Could you restate word for word every line from the one containing "The yellow susigak" to the end of the data below, pictures excluded?

**Source data**.
'''
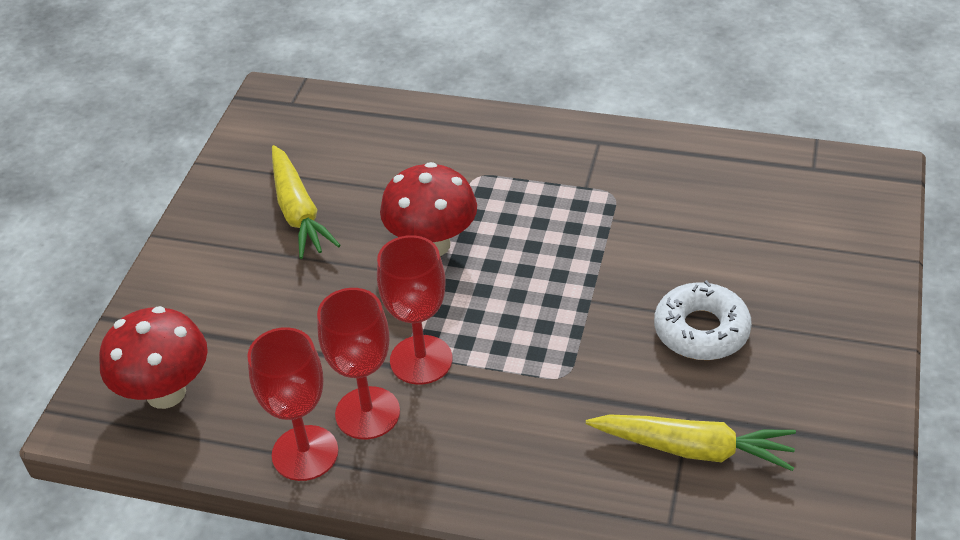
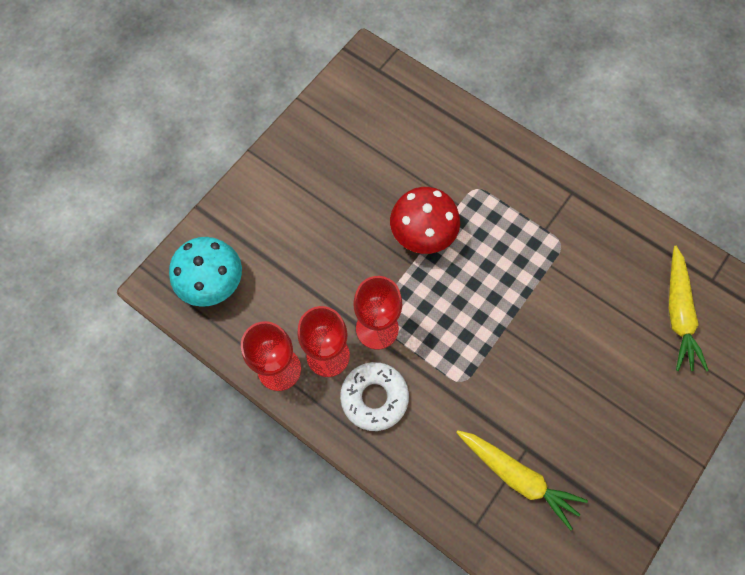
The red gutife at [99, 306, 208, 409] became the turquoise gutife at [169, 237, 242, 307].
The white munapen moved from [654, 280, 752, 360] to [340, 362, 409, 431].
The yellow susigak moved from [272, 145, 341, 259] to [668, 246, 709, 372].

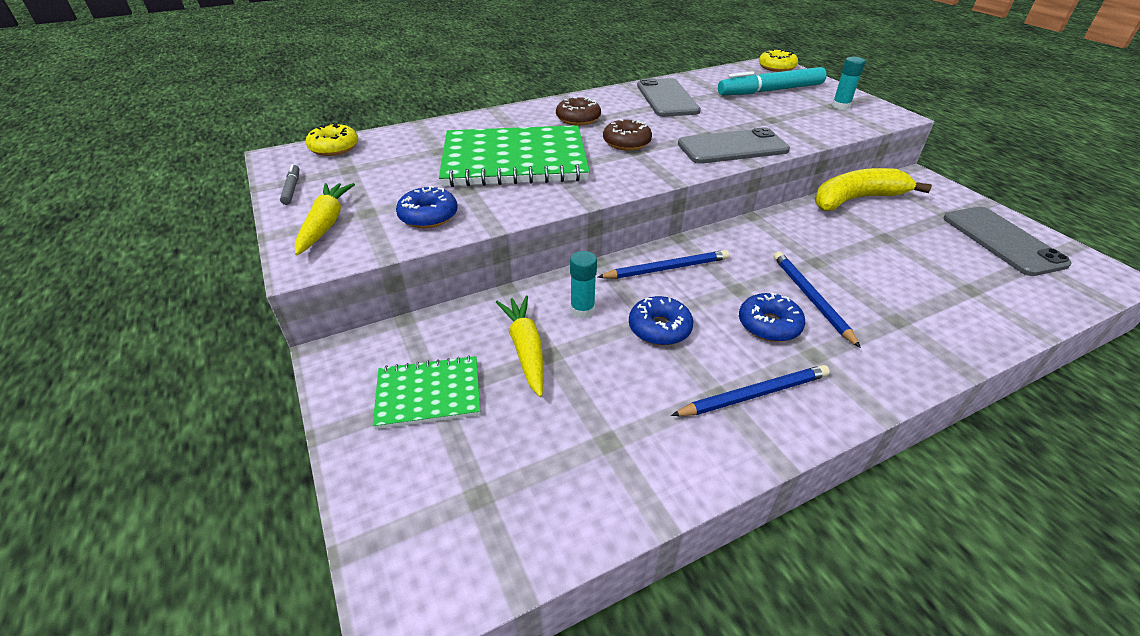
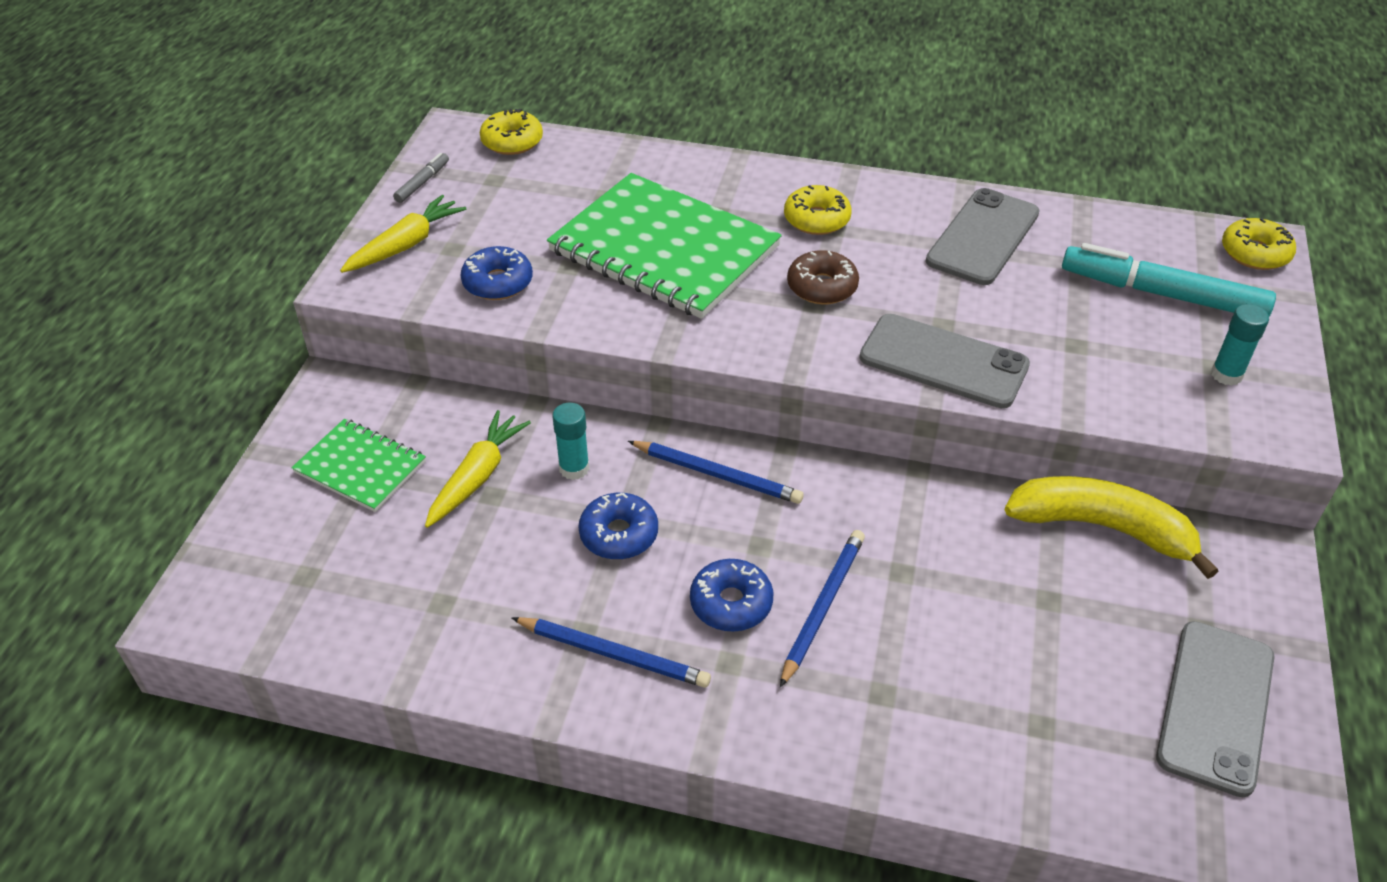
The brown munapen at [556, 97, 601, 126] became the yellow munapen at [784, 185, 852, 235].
'''
**Output**.
The yellow susigak moved from [272, 145, 341, 259] to [668, 246, 709, 372].

The brown munapen at [556, 97, 601, 126] became the yellow munapen at [784, 185, 852, 235].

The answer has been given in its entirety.